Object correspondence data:

------------------------------------------------------------

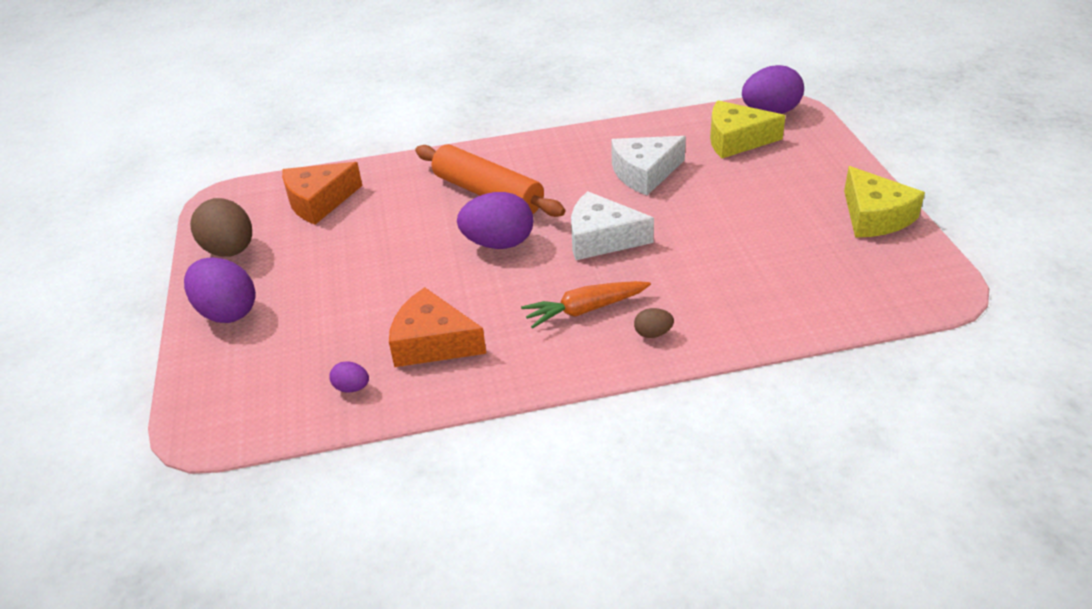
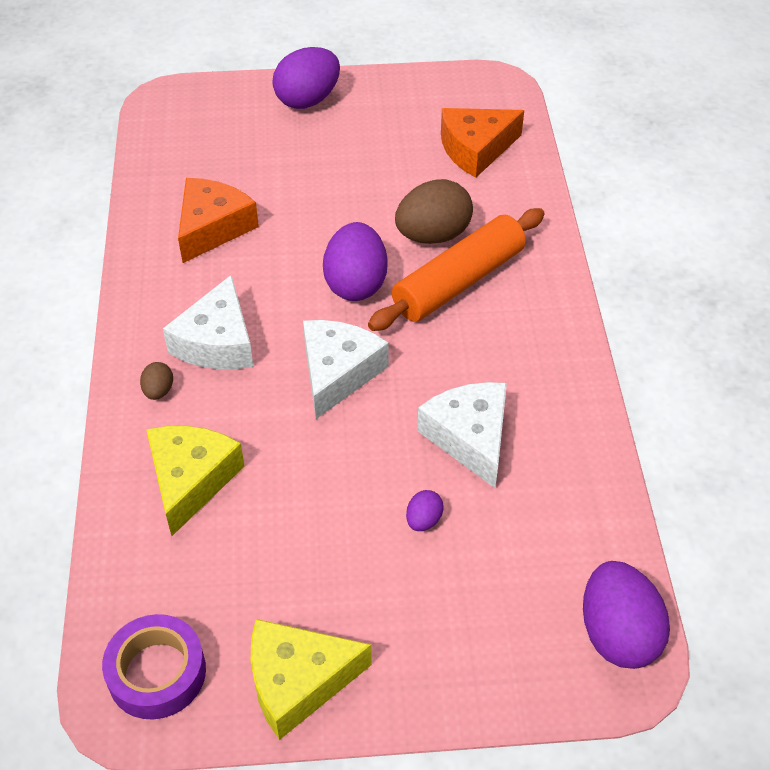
camera: 95 degrees right, 10 degrees up
(230, 251) = (403, 95): brown egg -> brown egg (433, 235)
(319, 201) = (475, 149): orange cheese -> orange cheese turned 90 degrees counterclockwise
(352, 388) = (174, 177): purple egg -> purple egg (423, 520)
(585, 310) = (217, 342): orange carrot -> white cheese
(736, 140) = (538, 564): yellow cheese -> yellow cheese (191, 480)
(909, 277) = (157, 673): none -> purple tape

------------------------------------------------------------

- [Exercise instructions]: Write the number of data lines with "purple", nothing else.

- [Answer space]: 2